Revision comparison data
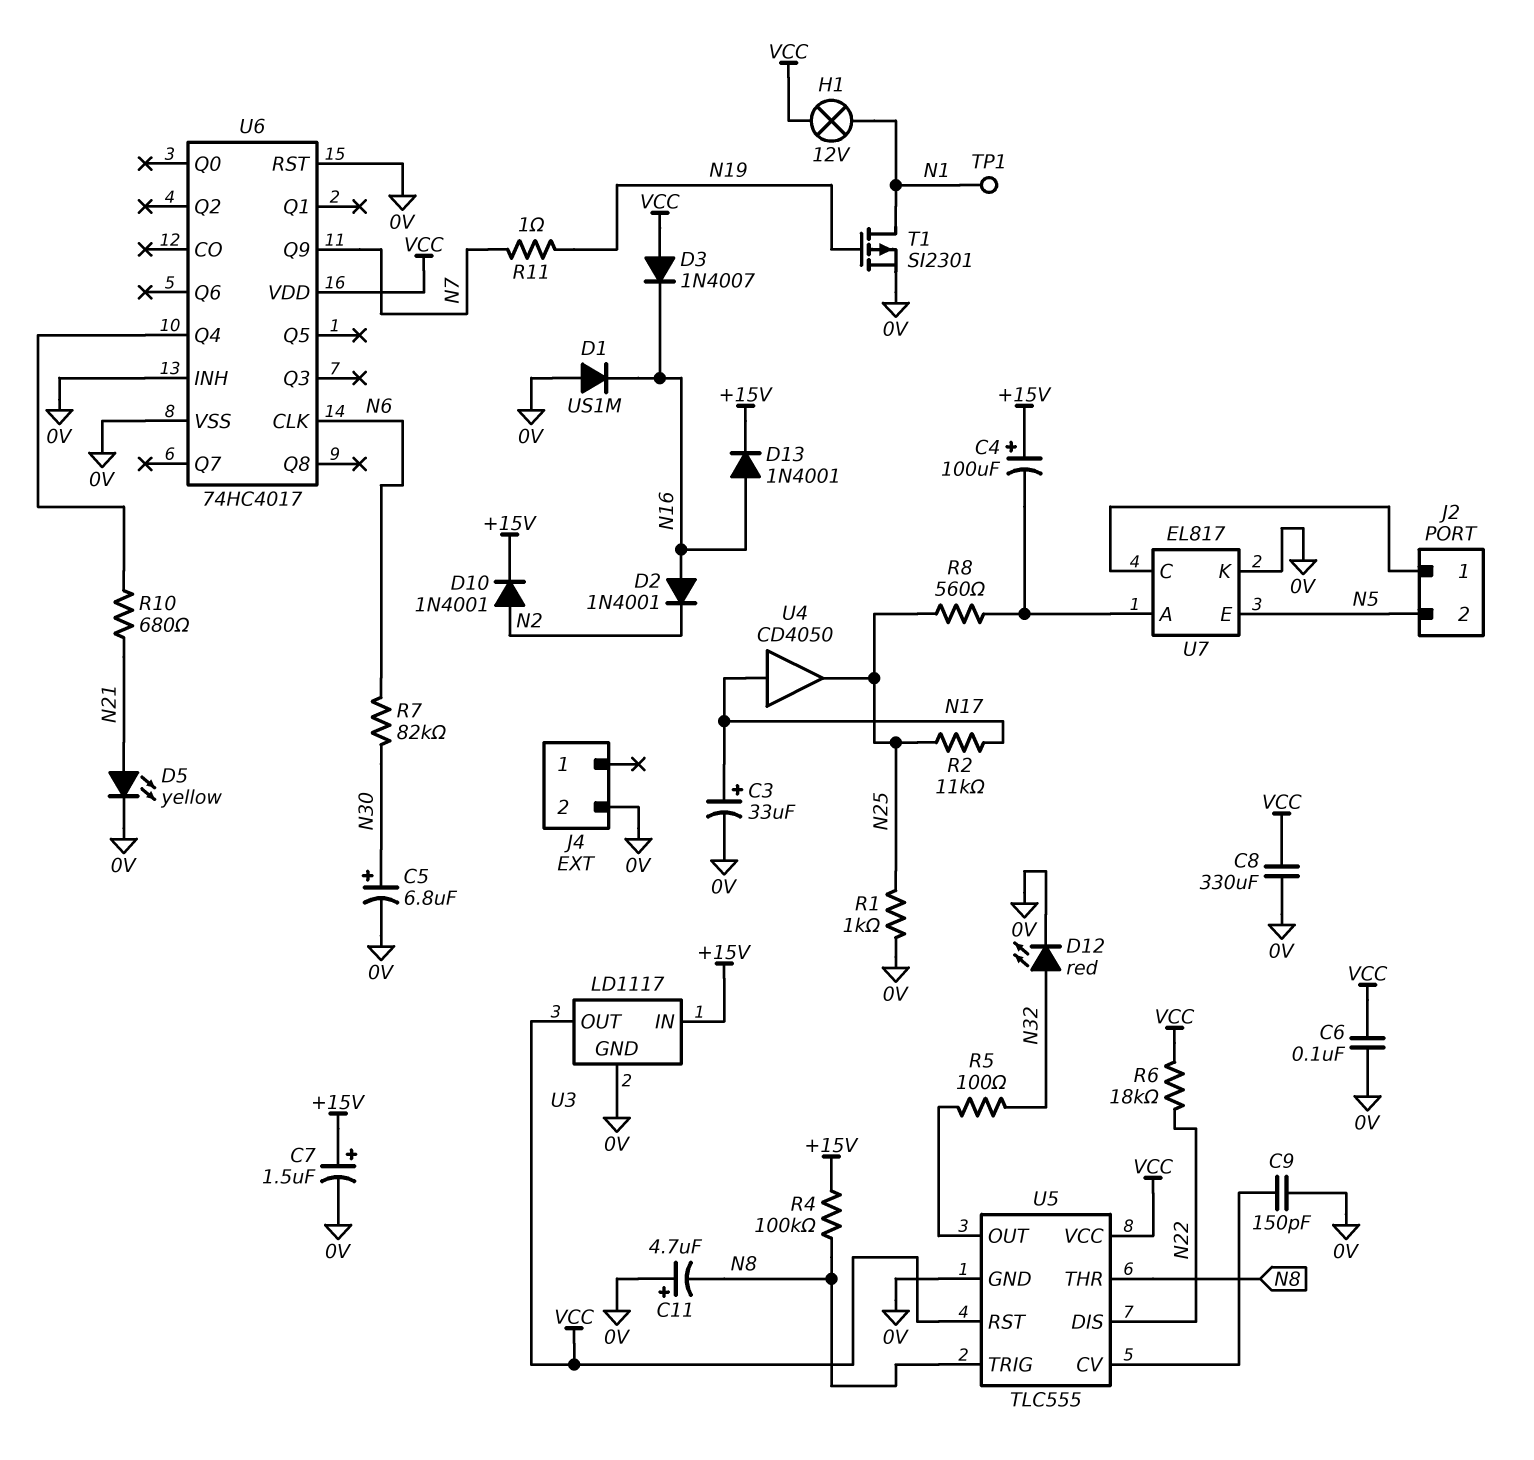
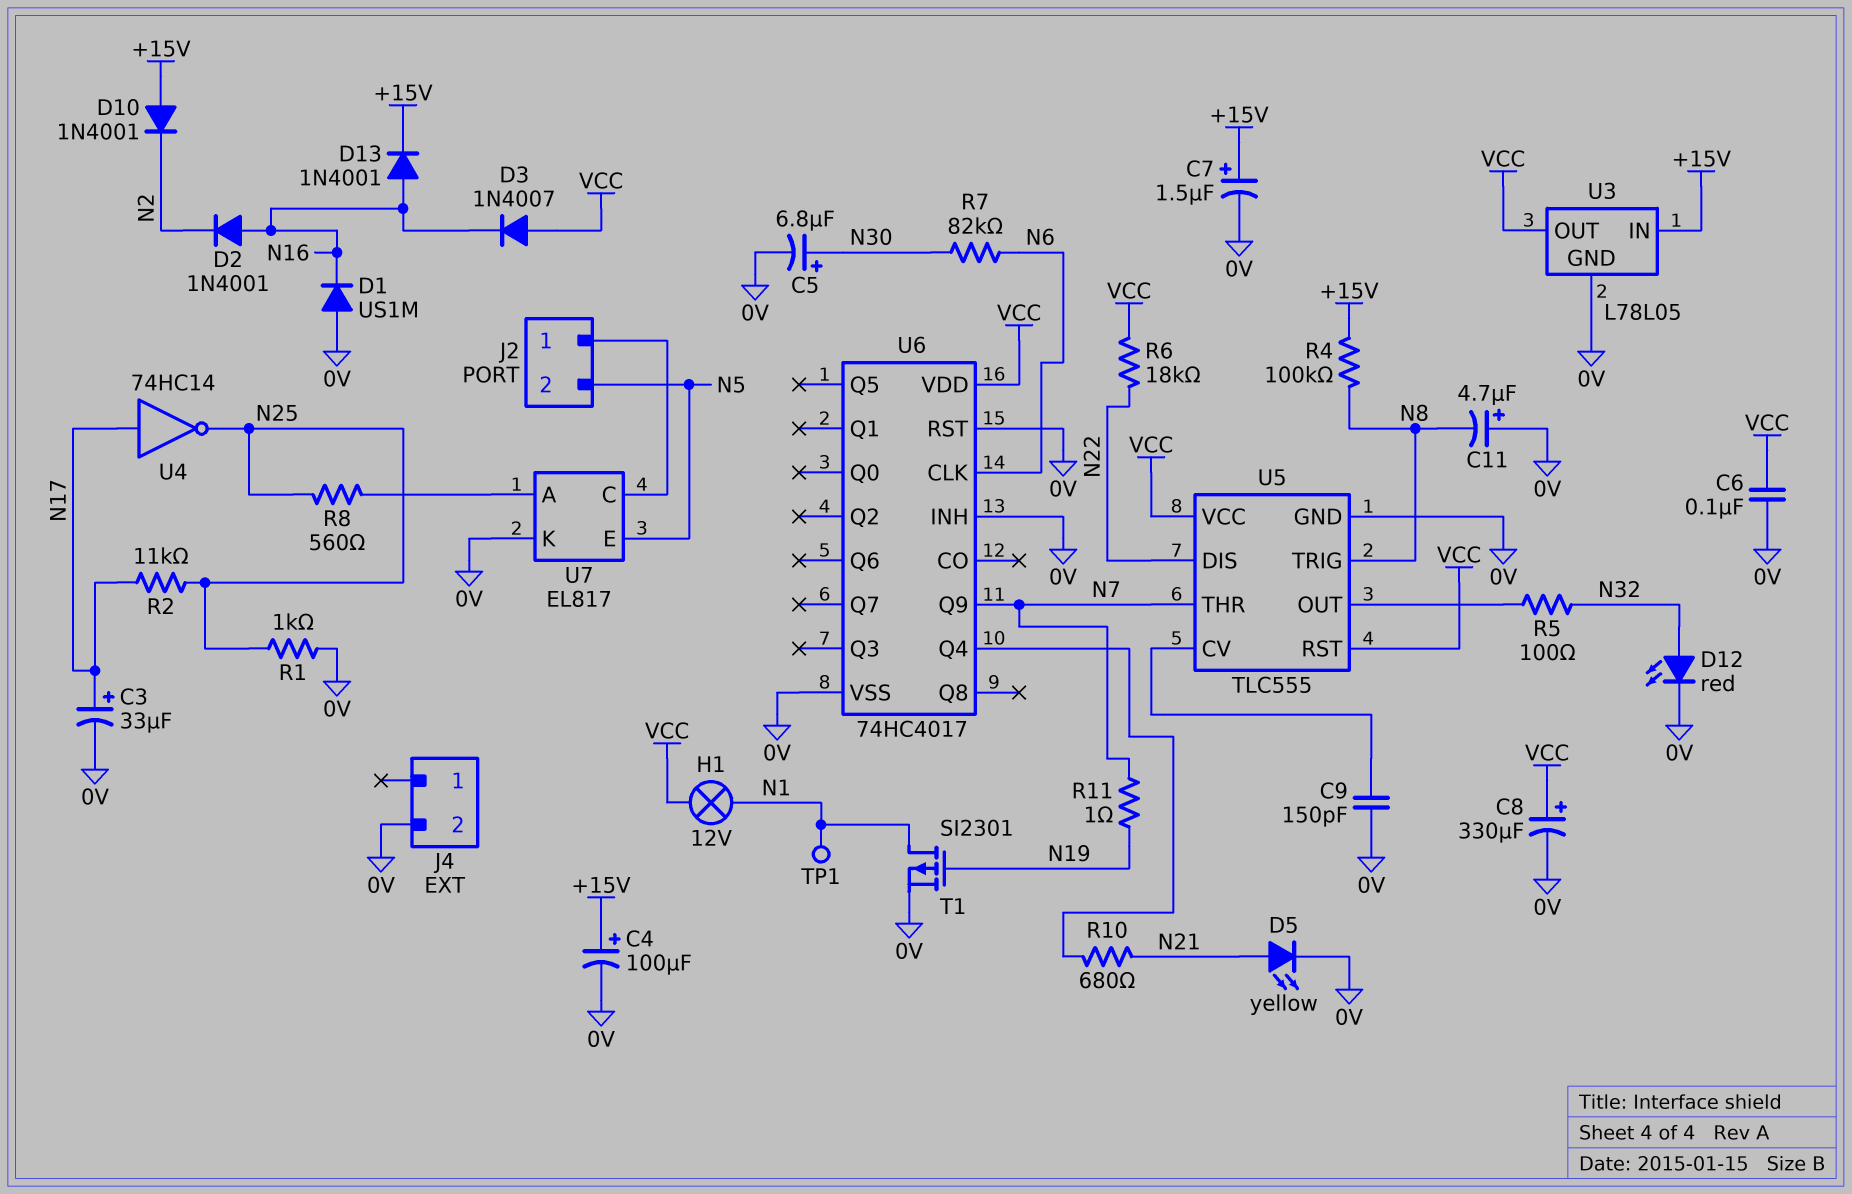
C4: 100uF (plus +15V, minus U7/A) -> 100uF (plus +15V, minus 0V)
C8: 330uF (0V, VCC) -> 330uF (plus VCC, minus 0V)
D10: diode 1N4001 (A N2, K +15V) -> diode 1N4001 (A +15V, K N2)
U3: LD1117 -> L78L05
U4: buffer CD4050 (in N17, out N25) -> NOT 74HC14 (in N17, out N25)
U5 pin THR: N8 -> N7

EXERCISE GOAL → The response must repeat all the lines above exactly and include no pictures.

WRITTEN SOLUTION →
C4: 100uF (plus +15V, minus U7/A) -> 100uF (plus +15V, minus 0V)
C8: 330uF (0V, VCC) -> 330uF (plus VCC, minus 0V)
D10: diode 1N4001 (A N2, K +15V) -> diode 1N4001 (A +15V, K N2)
U3: LD1117 -> L78L05
U4: buffer CD4050 (in N17, out N25) -> NOT 74HC14 (in N17, out N25)
U5 pin THR: N8 -> N7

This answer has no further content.